Copy the data below exactly, omitting any picture it contains.

Data provided:
▼
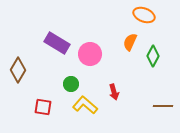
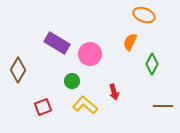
green diamond: moved 1 px left, 8 px down
green circle: moved 1 px right, 3 px up
red square: rotated 30 degrees counterclockwise
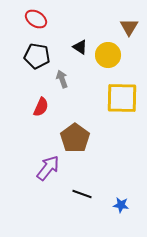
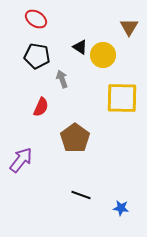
yellow circle: moved 5 px left
purple arrow: moved 27 px left, 8 px up
black line: moved 1 px left, 1 px down
blue star: moved 3 px down
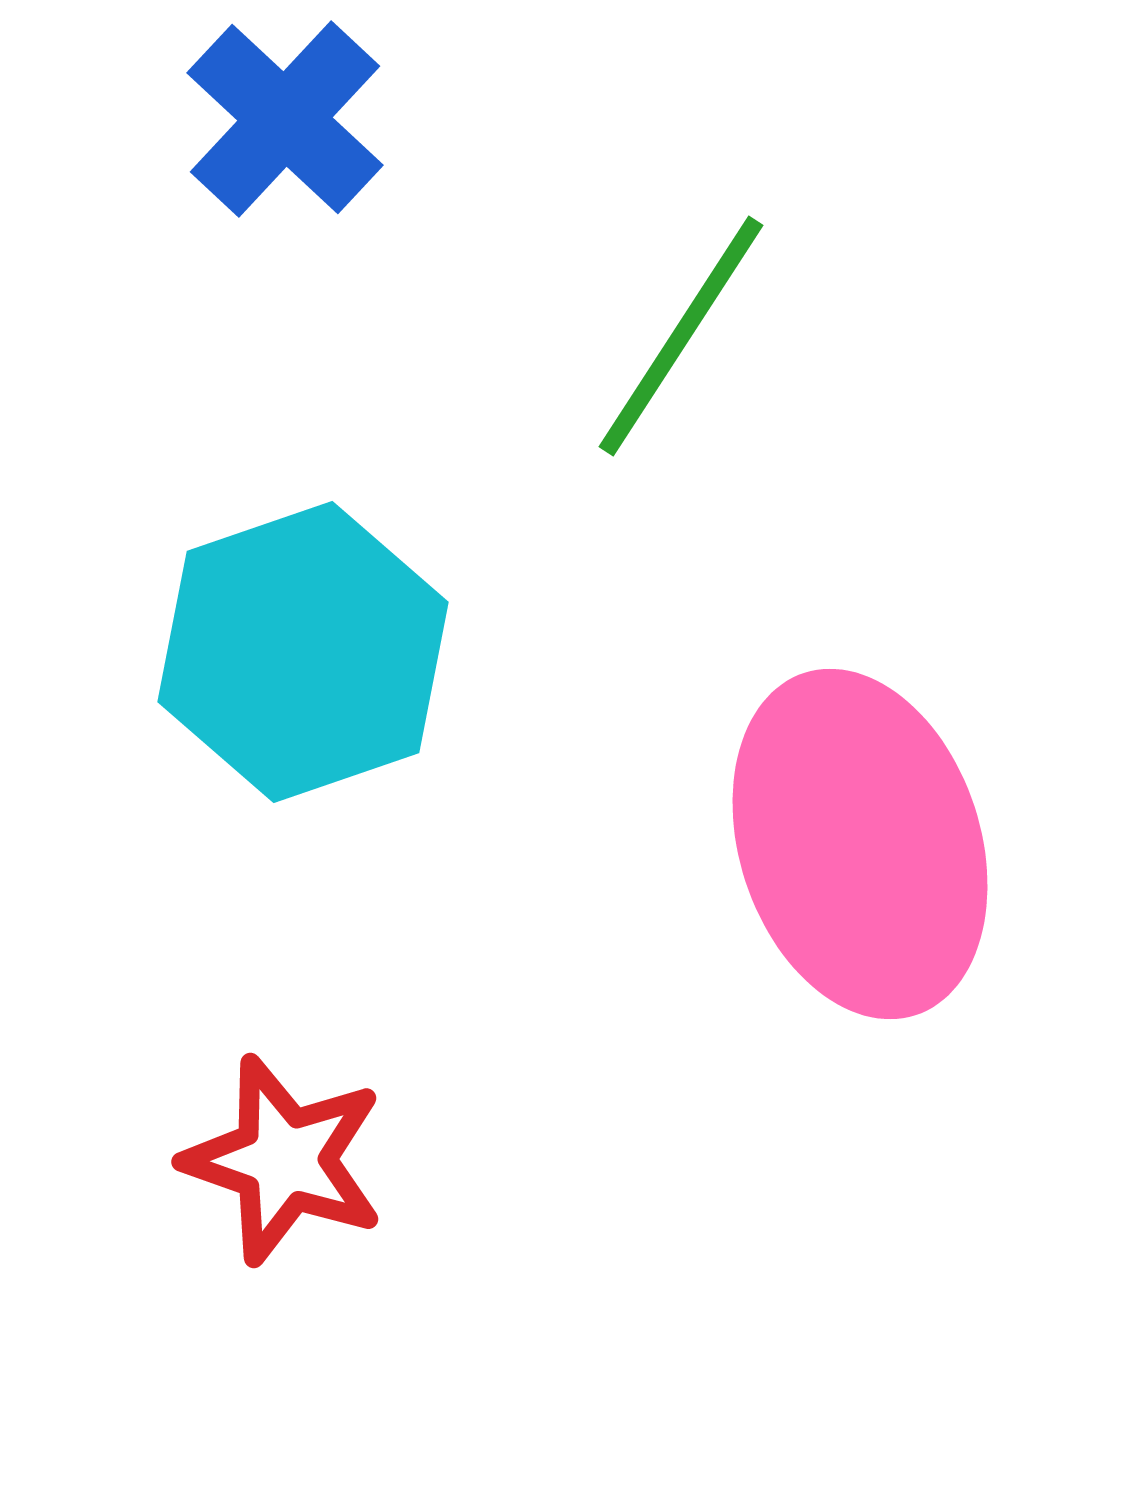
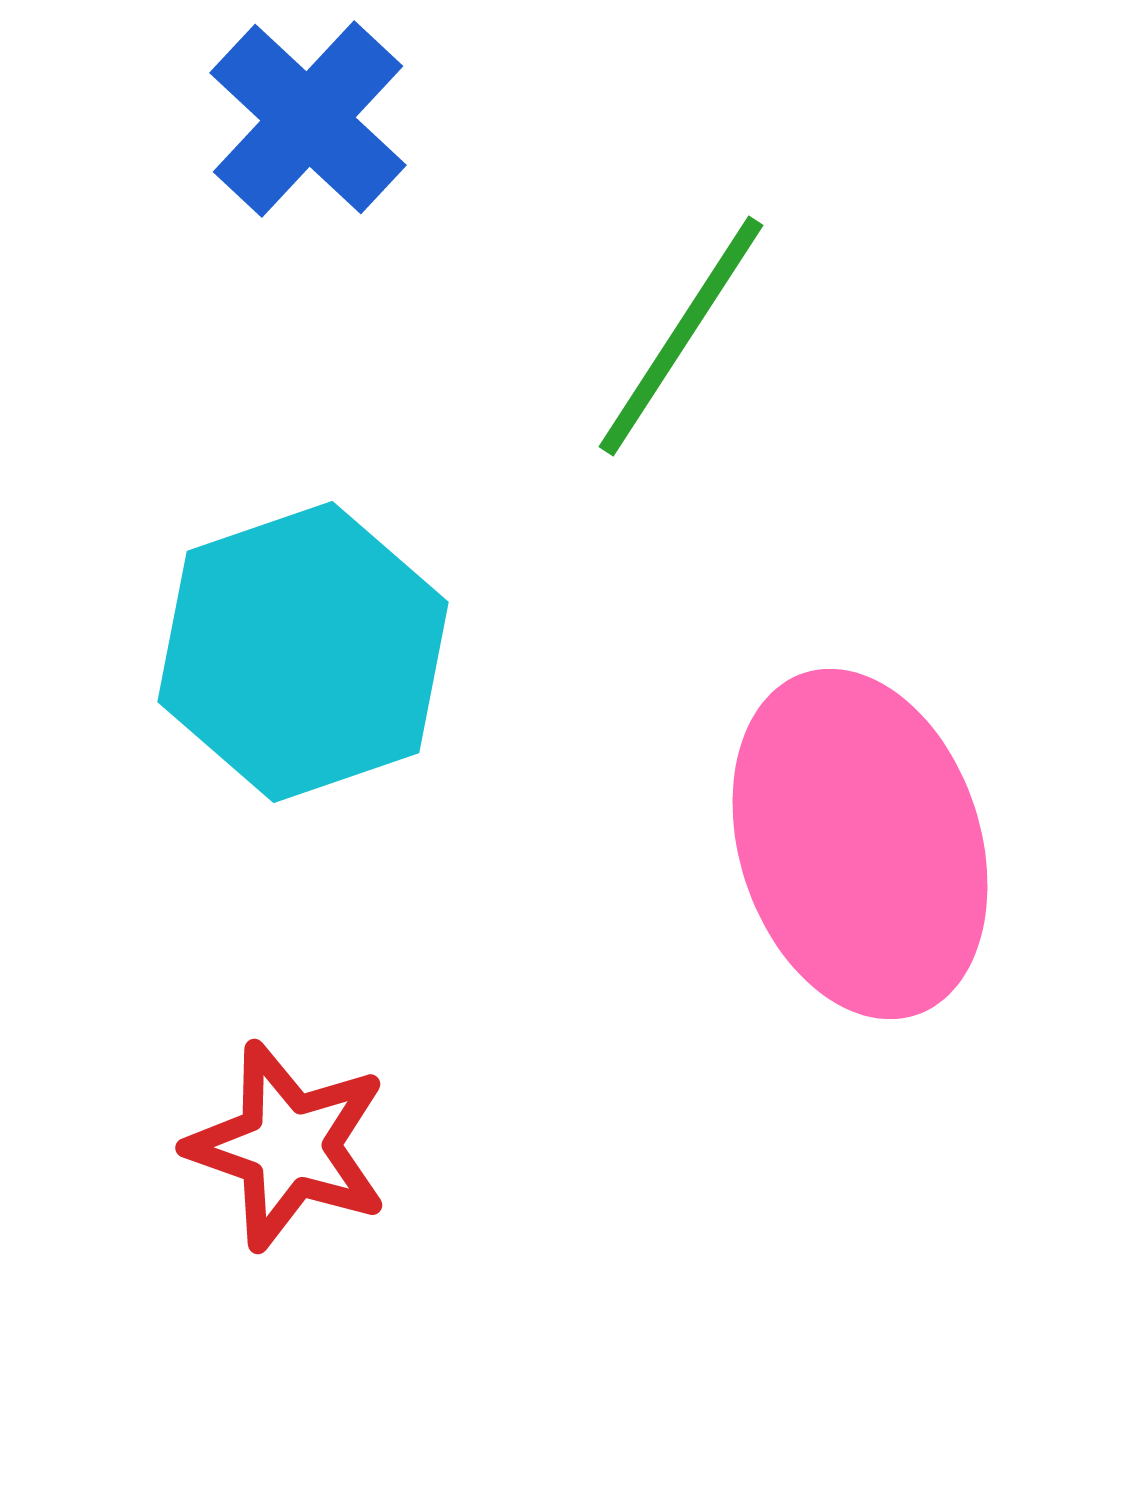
blue cross: moved 23 px right
red star: moved 4 px right, 14 px up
▲
Answer space:
green diamond: moved 1 px left, 8 px down
green circle: moved 1 px right, 3 px up
red square: rotated 30 degrees counterclockwise
yellow circle: moved 5 px left
purple arrow: moved 27 px left, 8 px up
black line: moved 1 px left, 1 px down
blue star: moved 3 px down
blue cross: moved 23 px right
red star: moved 4 px right, 14 px up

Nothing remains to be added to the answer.